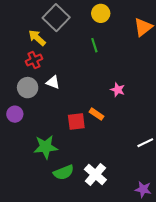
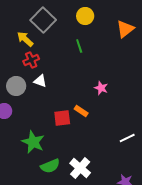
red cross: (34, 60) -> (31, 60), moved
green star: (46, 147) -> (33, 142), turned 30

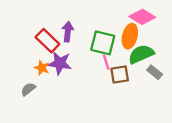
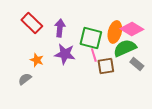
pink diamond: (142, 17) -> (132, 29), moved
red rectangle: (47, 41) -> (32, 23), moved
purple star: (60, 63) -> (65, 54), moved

...

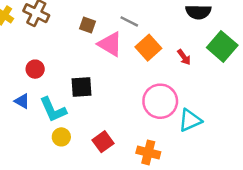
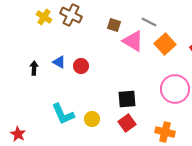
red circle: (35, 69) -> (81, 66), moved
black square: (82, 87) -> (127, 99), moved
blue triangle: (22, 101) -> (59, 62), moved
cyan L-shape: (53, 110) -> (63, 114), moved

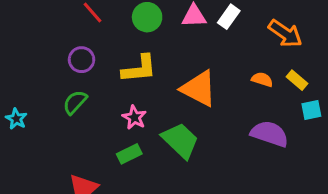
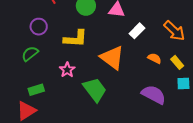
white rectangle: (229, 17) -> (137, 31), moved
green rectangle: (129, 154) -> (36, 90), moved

● **Problem statement**
Treat the line with "red cross: (34, 60) -> (31, 60), moved" as the start and the line with "purple star: (60, 63) -> (65, 54), moved" as the end, and return exactly that span of the data above, both ends included, without pictures.

● **Your solution**
red cross: (34, 60) -> (31, 60), moved
green star: (46, 147) -> (33, 142), turned 30

pink diamond: (142, 17) -> (132, 29), moved
red rectangle: (47, 41) -> (32, 23), moved
purple star: (60, 63) -> (65, 54), moved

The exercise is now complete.